Return the following from the records below: each line, word for word, starting with the line that contains "J2 pin 2: +5V -> COM" and going on through the line that contains "SW2: button (+9V, U2/RST)", with nothing outside that range.

[Records excerpted from a collection]
Content starts
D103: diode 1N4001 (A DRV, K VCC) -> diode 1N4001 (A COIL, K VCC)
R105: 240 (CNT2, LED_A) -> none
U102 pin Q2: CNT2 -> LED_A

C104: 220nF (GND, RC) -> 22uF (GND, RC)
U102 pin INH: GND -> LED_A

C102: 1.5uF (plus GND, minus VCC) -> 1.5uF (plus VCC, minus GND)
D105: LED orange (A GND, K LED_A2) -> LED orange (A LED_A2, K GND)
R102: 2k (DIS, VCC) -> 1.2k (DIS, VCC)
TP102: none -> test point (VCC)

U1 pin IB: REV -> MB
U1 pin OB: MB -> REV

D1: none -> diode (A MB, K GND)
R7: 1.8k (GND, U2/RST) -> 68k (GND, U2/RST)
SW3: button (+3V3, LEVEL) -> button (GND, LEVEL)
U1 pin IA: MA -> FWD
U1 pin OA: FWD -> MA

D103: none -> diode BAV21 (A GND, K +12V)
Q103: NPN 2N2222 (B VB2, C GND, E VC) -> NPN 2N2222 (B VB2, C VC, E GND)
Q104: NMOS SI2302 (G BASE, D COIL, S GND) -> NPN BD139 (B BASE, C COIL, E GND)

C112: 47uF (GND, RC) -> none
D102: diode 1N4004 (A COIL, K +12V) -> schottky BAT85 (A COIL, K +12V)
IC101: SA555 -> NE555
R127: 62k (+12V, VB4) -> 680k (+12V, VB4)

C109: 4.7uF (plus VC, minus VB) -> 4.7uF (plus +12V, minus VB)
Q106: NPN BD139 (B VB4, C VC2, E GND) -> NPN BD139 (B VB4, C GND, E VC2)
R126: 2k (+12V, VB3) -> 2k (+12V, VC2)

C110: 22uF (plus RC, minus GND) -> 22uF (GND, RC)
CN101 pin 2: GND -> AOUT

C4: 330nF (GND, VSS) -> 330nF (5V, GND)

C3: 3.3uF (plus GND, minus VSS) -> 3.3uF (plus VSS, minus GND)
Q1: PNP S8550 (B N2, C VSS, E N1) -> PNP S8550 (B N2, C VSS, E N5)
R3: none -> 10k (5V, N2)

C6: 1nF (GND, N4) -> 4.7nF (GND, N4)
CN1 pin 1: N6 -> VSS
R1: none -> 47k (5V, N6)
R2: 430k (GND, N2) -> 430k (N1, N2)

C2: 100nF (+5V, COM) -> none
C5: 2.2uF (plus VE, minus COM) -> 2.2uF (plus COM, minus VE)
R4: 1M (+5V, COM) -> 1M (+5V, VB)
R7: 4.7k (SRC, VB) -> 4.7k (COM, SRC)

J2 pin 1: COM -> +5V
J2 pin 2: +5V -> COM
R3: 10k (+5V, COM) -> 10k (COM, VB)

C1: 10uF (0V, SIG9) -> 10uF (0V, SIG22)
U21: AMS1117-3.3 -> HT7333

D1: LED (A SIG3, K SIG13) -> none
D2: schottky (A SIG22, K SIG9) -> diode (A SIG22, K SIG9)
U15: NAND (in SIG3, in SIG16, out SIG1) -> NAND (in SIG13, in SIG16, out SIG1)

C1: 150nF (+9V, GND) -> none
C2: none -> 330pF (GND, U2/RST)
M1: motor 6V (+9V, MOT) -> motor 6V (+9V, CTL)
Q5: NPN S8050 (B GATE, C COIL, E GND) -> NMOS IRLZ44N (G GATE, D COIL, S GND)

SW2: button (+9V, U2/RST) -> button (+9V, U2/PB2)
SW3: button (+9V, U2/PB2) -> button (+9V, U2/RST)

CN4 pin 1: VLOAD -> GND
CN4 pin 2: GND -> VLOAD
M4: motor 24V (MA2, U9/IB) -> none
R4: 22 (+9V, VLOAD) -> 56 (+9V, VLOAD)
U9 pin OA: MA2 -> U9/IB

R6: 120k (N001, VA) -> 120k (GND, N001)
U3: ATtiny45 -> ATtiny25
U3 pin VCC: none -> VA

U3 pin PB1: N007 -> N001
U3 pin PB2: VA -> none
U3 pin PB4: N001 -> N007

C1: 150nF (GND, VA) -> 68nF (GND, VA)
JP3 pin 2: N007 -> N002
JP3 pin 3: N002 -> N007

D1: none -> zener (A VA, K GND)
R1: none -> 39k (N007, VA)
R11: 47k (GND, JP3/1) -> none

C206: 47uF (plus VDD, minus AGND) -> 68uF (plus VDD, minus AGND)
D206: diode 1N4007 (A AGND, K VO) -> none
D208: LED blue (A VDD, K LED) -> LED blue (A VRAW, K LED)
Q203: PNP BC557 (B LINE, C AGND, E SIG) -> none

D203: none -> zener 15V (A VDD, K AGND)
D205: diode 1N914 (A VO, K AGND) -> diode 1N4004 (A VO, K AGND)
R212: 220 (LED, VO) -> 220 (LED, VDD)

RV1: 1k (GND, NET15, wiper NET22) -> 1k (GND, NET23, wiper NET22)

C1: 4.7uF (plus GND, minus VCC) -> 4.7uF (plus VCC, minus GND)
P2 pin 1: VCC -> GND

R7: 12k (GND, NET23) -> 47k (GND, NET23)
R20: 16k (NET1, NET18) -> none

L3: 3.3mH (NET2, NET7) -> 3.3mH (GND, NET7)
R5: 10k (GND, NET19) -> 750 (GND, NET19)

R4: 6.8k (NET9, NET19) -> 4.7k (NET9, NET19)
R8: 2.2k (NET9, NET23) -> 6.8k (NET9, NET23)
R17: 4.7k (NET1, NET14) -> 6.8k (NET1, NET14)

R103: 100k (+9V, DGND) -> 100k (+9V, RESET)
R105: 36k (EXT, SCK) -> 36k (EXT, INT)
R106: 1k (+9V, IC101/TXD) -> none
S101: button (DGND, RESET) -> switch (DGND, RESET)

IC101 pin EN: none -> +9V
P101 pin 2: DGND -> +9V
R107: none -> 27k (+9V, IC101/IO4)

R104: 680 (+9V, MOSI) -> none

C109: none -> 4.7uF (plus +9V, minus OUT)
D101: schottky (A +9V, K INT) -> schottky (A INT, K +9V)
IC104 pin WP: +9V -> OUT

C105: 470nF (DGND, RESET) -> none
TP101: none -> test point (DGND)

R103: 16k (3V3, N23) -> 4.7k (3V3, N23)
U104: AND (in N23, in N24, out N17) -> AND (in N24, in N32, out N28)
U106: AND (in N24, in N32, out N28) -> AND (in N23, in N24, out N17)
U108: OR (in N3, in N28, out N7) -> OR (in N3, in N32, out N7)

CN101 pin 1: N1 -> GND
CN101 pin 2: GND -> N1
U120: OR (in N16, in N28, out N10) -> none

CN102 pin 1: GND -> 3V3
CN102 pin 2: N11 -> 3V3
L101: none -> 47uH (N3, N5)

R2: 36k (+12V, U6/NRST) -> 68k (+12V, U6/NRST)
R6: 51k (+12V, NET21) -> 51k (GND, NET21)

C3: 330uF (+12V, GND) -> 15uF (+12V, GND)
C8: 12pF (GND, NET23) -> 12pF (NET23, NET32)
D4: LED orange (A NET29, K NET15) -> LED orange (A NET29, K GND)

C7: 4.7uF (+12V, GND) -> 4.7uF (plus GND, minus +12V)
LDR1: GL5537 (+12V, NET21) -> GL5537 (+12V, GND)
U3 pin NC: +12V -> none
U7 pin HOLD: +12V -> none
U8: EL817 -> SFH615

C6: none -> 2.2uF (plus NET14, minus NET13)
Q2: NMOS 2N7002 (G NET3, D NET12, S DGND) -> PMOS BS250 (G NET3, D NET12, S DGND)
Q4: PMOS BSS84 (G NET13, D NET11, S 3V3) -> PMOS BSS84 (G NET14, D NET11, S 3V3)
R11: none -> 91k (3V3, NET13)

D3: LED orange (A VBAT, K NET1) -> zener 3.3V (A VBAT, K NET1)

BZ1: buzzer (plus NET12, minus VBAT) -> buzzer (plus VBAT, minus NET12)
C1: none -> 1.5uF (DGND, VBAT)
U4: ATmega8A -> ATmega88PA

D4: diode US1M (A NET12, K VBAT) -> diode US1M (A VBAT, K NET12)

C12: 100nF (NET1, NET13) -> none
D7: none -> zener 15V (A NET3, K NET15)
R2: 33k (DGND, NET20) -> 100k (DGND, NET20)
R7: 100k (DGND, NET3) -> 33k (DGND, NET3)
Content ends
- _WRITTEN SOLUTION_:
J2 pin 2: +5V -> COM
R3: 10k (+5V, COM) -> 10k (COM, VB)

C1: 10uF (0V, SIG9) -> 10uF (0V, SIG22)
U21: AMS1117-3.3 -> HT7333

D1: LED (A SIG3, K SIG13) -> none
D2: schottky (A SIG22, K SIG9) -> diode (A SIG22, K SIG9)
U15: NAND (in SIG3, in SIG16, out SIG1) -> NAND (in SIG13, in SIG16, out SIG1)

C1: 150nF (+9V, GND) -> none
C2: none -> 330pF (GND, U2/RST)
M1: motor 6V (+9V, MOT) -> motor 6V (+9V, CTL)
Q5: NPN S8050 (B GATE, C COIL, E GND) -> NMOS IRLZ44N (G GATE, D COIL, S GND)

SW2: button (+9V, U2/RST) -> button (+9V, U2/PB2)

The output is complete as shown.